**TASK ITEM**:
Each entry here needs to be given again exactly.

**EXCERPTED RECORDS**:
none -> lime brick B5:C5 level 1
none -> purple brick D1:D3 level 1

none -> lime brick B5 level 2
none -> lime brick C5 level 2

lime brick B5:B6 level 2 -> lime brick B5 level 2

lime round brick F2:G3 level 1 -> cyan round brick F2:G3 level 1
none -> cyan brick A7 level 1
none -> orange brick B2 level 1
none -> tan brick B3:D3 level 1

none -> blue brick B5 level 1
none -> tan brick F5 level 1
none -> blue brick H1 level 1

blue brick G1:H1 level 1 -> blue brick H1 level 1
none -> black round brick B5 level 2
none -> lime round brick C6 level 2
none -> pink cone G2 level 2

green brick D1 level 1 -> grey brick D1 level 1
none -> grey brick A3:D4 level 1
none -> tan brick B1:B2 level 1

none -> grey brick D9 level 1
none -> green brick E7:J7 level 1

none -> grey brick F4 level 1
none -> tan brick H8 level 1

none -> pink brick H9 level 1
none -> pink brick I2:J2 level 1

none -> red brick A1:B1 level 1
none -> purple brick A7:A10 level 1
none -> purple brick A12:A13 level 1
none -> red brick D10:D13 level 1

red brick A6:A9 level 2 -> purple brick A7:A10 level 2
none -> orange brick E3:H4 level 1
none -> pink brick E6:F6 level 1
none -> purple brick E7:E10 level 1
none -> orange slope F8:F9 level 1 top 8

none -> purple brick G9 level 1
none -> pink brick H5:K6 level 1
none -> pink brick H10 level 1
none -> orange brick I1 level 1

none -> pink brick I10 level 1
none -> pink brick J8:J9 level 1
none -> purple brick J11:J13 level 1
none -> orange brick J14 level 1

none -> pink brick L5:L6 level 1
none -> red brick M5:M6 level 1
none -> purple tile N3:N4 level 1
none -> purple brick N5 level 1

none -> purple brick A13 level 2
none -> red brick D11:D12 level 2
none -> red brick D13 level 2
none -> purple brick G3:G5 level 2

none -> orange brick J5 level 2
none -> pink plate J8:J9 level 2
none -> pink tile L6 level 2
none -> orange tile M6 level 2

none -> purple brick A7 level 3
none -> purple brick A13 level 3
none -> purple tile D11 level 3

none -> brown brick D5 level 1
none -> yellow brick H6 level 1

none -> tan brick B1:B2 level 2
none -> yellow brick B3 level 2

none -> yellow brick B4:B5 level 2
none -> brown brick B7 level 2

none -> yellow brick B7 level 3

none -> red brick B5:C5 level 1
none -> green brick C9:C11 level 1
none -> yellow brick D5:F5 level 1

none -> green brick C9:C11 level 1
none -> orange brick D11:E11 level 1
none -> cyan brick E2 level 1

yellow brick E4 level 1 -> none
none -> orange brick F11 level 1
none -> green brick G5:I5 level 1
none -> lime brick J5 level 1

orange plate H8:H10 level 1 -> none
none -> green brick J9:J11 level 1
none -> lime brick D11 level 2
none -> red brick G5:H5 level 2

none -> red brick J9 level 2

**OUTPUT BELOW**:
none -> lime brick B5:C5 level 1
none -> purple brick D1:D3 level 1

none -> lime brick B5 level 2
none -> lime brick C5 level 2

lime brick B5:B6 level 2 -> lime brick B5 level 2

lime round brick F2:G3 level 1 -> cyan round brick F2:G3 level 1
none -> cyan brick A7 level 1
none -> orange brick B2 level 1
none -> tan brick B3:D3 level 1

none -> blue brick B5 level 1
none -> tan brick F5 level 1
none -> blue brick H1 level 1

blue brick G1:H1 level 1 -> blue brick H1 level 1
none -> black round brick B5 level 2
none -> lime round brick C6 level 2
none -> pink cone G2 level 2

green brick D1 level 1 -> grey brick D1 level 1
none -> grey brick A3:D4 level 1
none -> tan brick B1:B2 level 1

none -> grey brick D9 level 1
none -> green brick E7:J7 level 1

none -> grey brick F4 level 1
none -> tan brick H8 level 1

none -> pink brick H9 level 1
none -> pink brick I2:J2 level 1

none -> red brick A1:B1 level 1
none -> purple brick A7:A10 level 1
none -> purple brick A12:A13 level 1
none -> red brick D10:D13 level 1

red brick A6:A9 level 2 -> purple brick A7:A10 level 2
none -> orange brick E3:H4 level 1
none -> pink brick E6:F6 level 1
none -> purple brick E7:E10 level 1
none -> orange slope F8:F9 level 1 top 8

none -> purple brick G9 level 1
none -> pink brick H5:K6 level 1
none -> pink brick H10 level 1
none -> orange brick I1 level 1

none -> pink brick I10 level 1
none -> pink brick J8:J9 level 1
none -> purple brick J11:J13 level 1
none -> orange brick J14 level 1

none -> pink brick L5:L6 level 1
none -> red brick M5:M6 level 1
none -> purple tile N3:N4 level 1
none -> purple brick N5 level 1

none -> purple brick A13 level 2
none -> red brick D11:D12 level 2
none -> red brick D13 level 2
none -> purple brick G3:G5 level 2

none -> orange brick J5 level 2
none -> pink plate J8:J9 level 2
none -> pink tile L6 level 2
none -> orange tile M6 level 2

none -> purple brick A7 level 3
none -> purple brick A13 level 3
none -> purple tile D11 level 3

none -> brown brick D5 level 1
none -> yellow brick H6 level 1

none -> tan brick B1:B2 level 2
none -> yellow brick B3 level 2

none -> yellow brick B4:B5 level 2
none -> brown brick B7 level 2

none -> yellow brick B7 level 3

none -> red brick B5:C5 level 1
none -> green brick C9:C11 level 1
none -> yellow brick D5:F5 level 1

none -> green brick C9:C11 level 1
none -> orange brick D11:E11 level 1
none -> cyan brick E2 level 1

yellow brick E4 level 1 -> none
none -> orange brick F11 level 1
none -> green brick G5:I5 level 1
none -> lime brick J5 level 1

orange plate H8:H10 level 1 -> none
none -> green brick J9:J11 level 1
none -> lime brick D11 level 2
none -> red brick G5:H5 level 2

none -> red brick J9 level 2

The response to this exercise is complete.